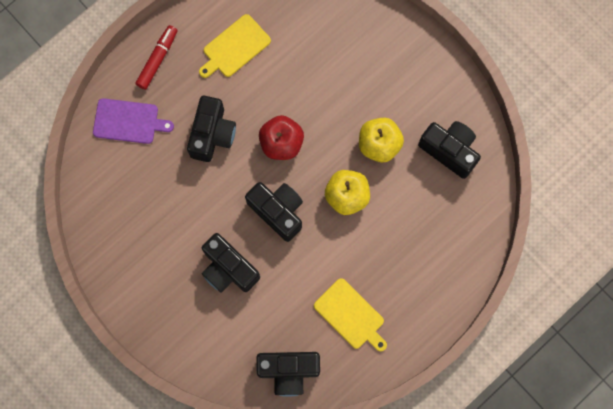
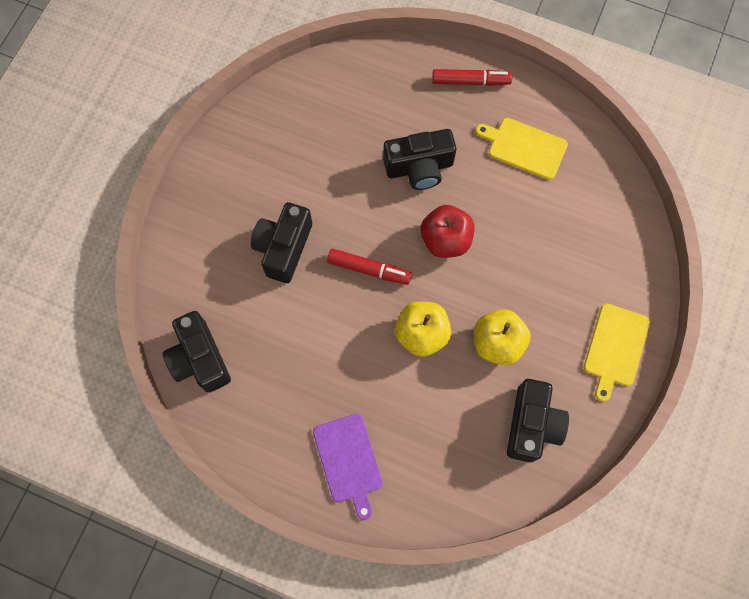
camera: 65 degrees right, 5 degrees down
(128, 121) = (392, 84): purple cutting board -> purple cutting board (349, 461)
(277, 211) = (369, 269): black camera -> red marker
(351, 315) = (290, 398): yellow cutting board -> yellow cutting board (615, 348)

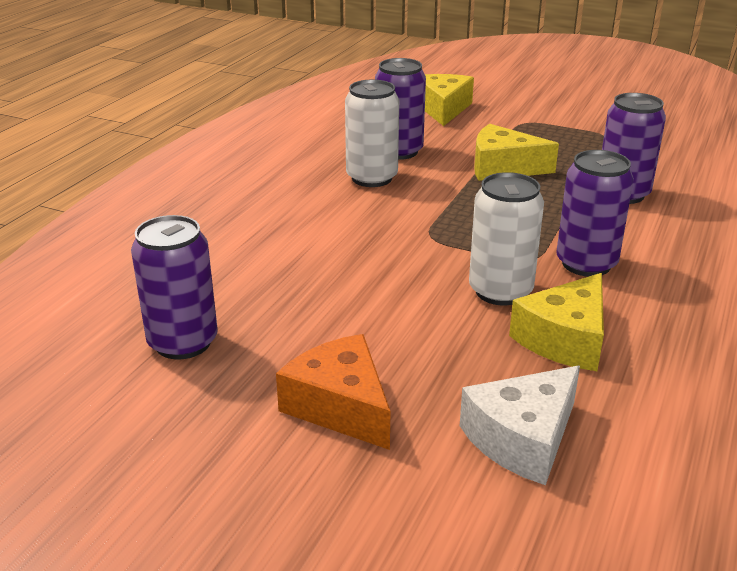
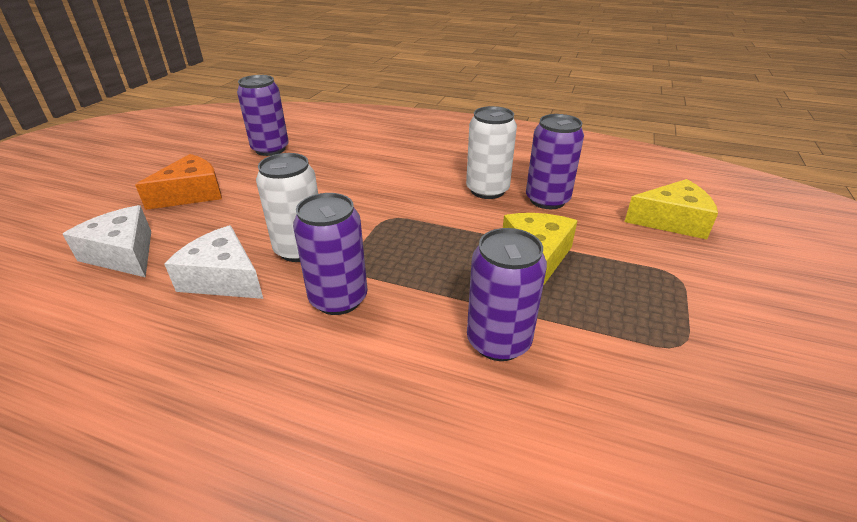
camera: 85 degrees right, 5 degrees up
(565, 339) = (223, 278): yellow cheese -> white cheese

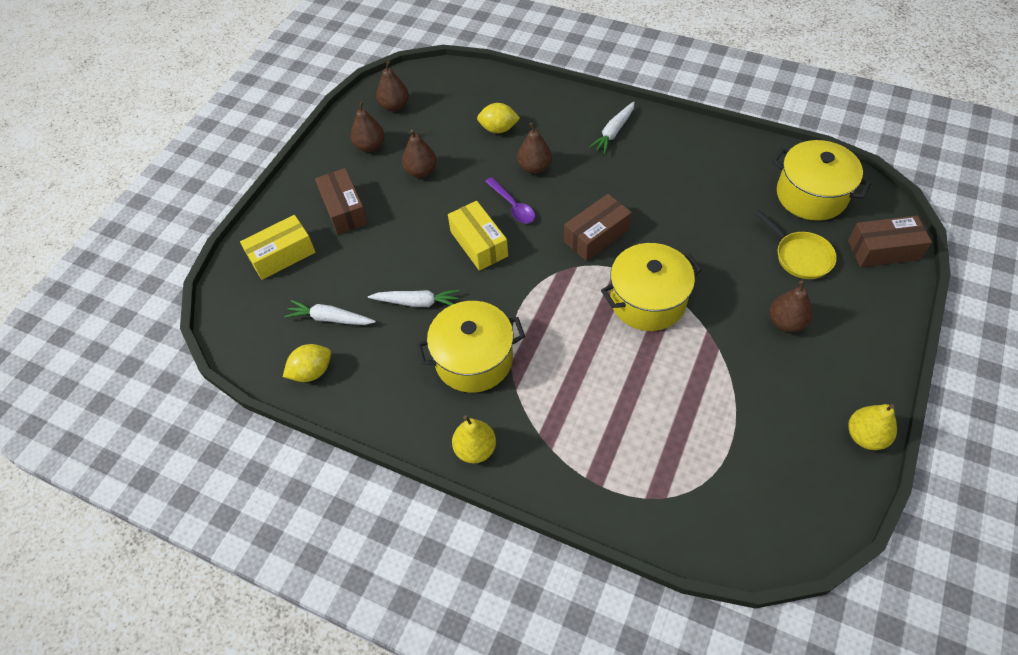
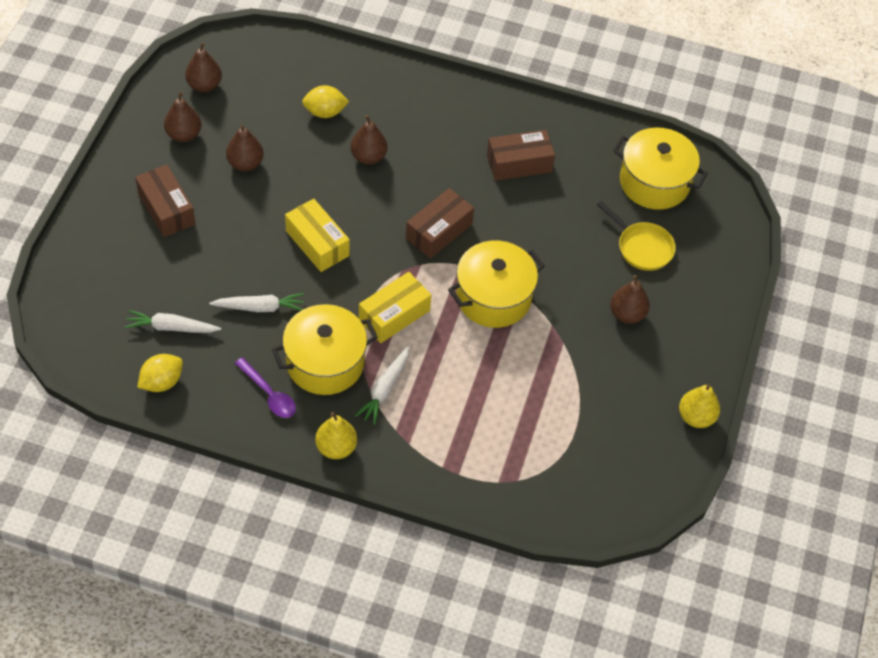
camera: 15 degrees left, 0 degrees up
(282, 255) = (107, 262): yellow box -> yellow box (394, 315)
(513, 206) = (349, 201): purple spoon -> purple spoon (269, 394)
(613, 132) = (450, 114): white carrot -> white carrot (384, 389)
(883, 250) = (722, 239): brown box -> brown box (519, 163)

Your task:
Repeat exactly the lines from the one containing "camera: 85 degrees right, 5 degrees up" through the last line of the records above, both included, and leave out the pictures.

Result of the task:
camera: 85 degrees right, 5 degrees up
(565, 339) = (223, 278): yellow cheese -> white cheese

camera: 15 degrees left, 0 degrees up
(282, 255) = (107, 262): yellow box -> yellow box (394, 315)
(513, 206) = (349, 201): purple spoon -> purple spoon (269, 394)
(613, 132) = (450, 114): white carrot -> white carrot (384, 389)
(883, 250) = (722, 239): brown box -> brown box (519, 163)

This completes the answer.